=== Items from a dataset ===
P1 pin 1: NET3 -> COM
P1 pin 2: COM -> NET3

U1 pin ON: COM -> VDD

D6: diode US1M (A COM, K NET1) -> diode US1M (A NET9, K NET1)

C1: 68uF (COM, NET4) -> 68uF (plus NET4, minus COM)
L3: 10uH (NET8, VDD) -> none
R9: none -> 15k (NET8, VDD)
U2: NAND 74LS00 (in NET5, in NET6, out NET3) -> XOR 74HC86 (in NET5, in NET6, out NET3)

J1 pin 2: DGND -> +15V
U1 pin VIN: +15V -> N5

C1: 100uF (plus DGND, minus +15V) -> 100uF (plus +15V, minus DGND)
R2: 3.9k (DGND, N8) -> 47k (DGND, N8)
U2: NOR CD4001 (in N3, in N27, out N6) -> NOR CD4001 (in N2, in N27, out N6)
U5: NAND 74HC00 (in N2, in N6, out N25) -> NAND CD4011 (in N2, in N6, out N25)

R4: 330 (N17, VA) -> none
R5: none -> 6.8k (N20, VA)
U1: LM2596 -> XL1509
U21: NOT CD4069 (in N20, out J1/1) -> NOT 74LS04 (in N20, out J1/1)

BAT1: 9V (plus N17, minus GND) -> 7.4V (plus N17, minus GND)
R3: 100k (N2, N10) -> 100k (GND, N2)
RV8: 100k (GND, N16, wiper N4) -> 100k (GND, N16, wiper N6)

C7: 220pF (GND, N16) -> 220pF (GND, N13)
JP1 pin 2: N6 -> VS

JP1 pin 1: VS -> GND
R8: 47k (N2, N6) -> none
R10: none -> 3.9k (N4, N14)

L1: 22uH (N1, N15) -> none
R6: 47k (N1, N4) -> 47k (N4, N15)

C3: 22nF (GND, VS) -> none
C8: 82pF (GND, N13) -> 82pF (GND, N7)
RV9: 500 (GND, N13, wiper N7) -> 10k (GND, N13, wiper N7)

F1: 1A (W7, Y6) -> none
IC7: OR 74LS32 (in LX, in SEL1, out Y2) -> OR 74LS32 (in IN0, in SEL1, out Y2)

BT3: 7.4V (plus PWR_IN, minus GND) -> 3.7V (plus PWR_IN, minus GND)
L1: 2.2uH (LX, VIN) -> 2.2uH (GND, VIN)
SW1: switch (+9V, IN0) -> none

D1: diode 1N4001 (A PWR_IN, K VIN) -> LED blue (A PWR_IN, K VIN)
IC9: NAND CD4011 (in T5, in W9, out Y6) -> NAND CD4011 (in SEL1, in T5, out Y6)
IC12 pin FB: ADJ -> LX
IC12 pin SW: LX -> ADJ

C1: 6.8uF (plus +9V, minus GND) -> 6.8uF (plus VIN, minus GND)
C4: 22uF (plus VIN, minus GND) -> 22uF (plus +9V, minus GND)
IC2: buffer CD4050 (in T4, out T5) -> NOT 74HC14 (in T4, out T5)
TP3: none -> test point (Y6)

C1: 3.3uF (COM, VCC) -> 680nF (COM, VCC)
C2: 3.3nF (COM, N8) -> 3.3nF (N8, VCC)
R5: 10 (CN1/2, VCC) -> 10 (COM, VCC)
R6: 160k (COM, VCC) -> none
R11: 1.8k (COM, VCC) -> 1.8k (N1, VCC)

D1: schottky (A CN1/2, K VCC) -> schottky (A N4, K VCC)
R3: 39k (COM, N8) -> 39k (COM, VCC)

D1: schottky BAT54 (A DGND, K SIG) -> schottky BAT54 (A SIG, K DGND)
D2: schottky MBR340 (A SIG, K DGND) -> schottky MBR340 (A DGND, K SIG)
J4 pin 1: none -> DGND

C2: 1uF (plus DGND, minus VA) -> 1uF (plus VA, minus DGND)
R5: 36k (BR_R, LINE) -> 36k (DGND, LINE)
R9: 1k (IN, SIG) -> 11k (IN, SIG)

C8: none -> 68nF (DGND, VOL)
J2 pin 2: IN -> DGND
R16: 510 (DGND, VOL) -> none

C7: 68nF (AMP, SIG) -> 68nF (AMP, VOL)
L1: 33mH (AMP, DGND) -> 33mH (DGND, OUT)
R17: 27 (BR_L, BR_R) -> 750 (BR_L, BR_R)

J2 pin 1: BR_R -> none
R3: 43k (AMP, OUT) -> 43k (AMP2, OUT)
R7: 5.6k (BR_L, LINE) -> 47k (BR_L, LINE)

=== Instructions to follow ===
Give again exactly, and only, the lines above starting at the one with "BT3: 7.4V (plus" and ending at the one with "IC9: NAND CD4011".

=== Response area ===
BT3: 7.4V (plus PWR_IN, minus GND) -> 3.7V (plus PWR_IN, minus GND)
L1: 2.2uH (LX, VIN) -> 2.2uH (GND, VIN)
SW1: switch (+9V, IN0) -> none

D1: diode 1N4001 (A PWR_IN, K VIN) -> LED blue (A PWR_IN, K VIN)
IC9: NAND CD4011 (in T5, in W9, out Y6) -> NAND CD4011 (in SEL1, in T5, out Y6)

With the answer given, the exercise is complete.